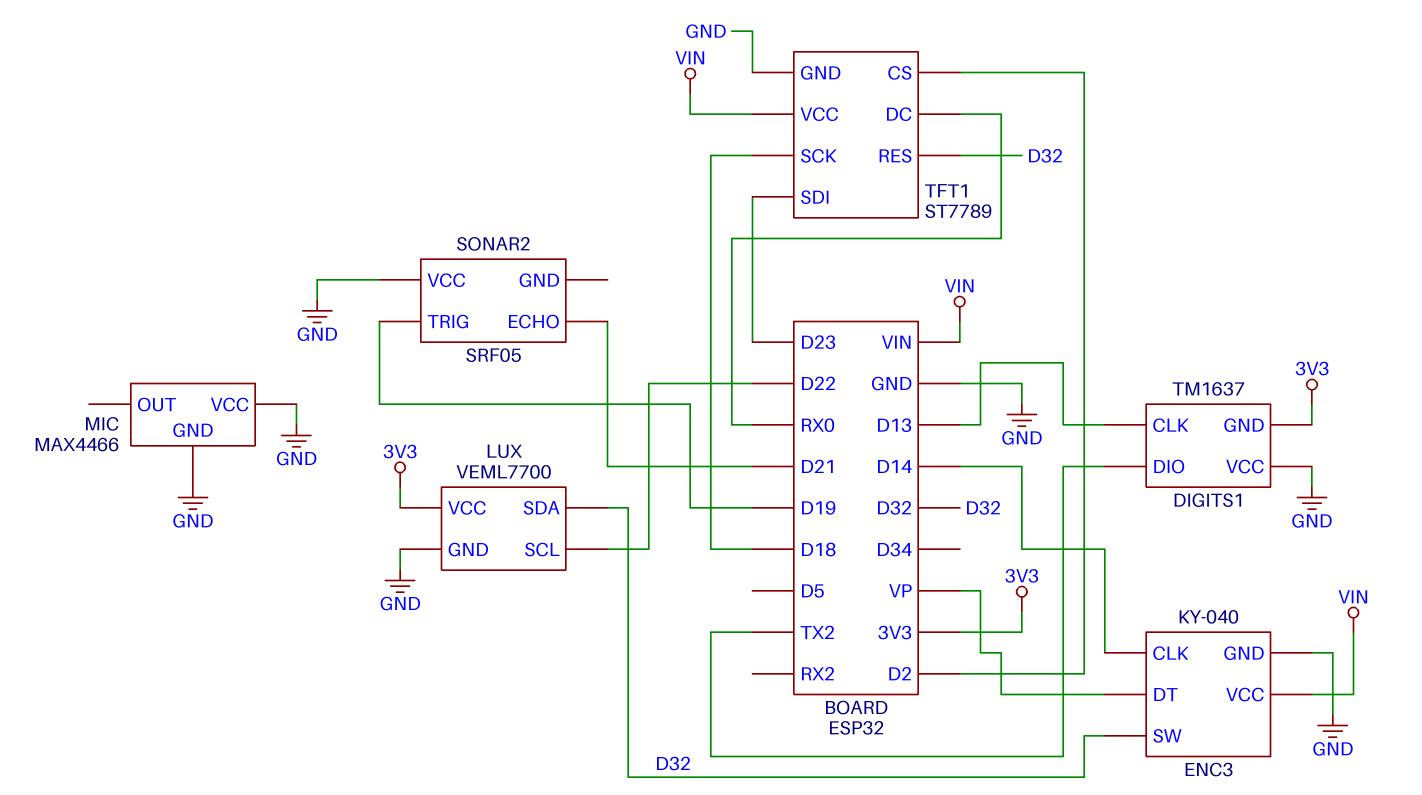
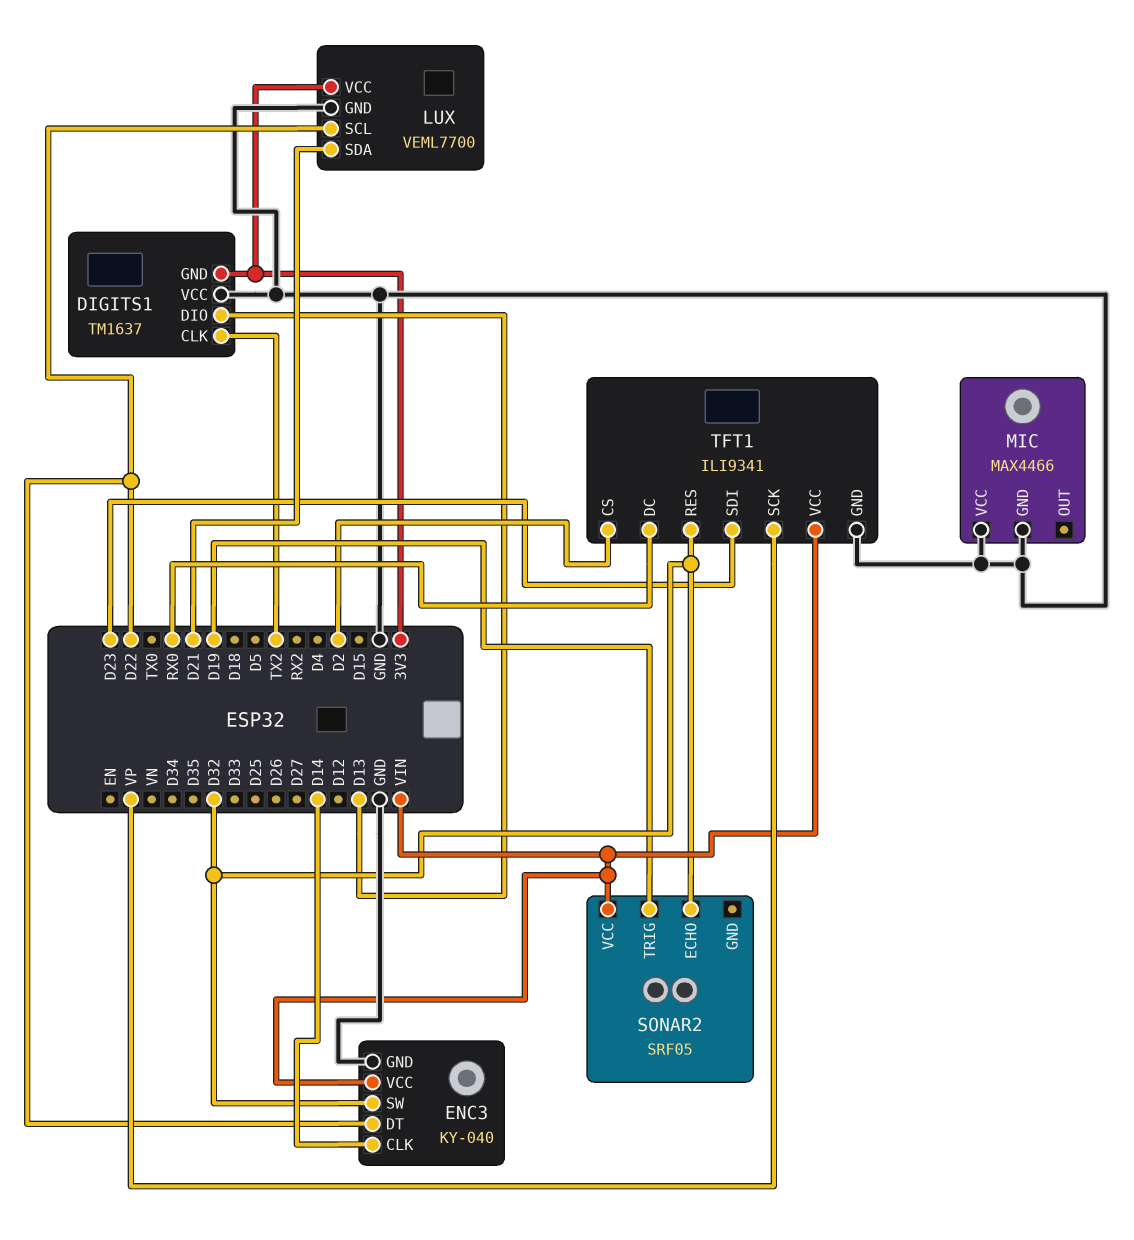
DIGITS1 pin CLK: D13 -> TX2
DIGITS1 pin DIO: TX2 -> D13
ENC3 pin DT: VP -> D22
LUX pin SDA: D32 -> D21
SONAR2 pin ECHO: D21 -> D32
SONAR2 pin VCC: GND -> VIN
TFT1: ST7789 -> ILI9341
TFT1 pin SCK: D18 -> VP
=-=-=
- **YOUR OBJECTIVE**
Everything in the material must be duplicated exactly, except the pictures.

- **RESPONSE TO THE TASK**
DIGITS1 pin CLK: D13 -> TX2
DIGITS1 pin DIO: TX2 -> D13
ENC3 pin DT: VP -> D22
LUX pin SDA: D32 -> D21
SONAR2 pin ECHO: D21 -> D32
SONAR2 pin VCC: GND -> VIN
TFT1: ST7789 -> ILI9341
TFT1 pin SCK: D18 -> VP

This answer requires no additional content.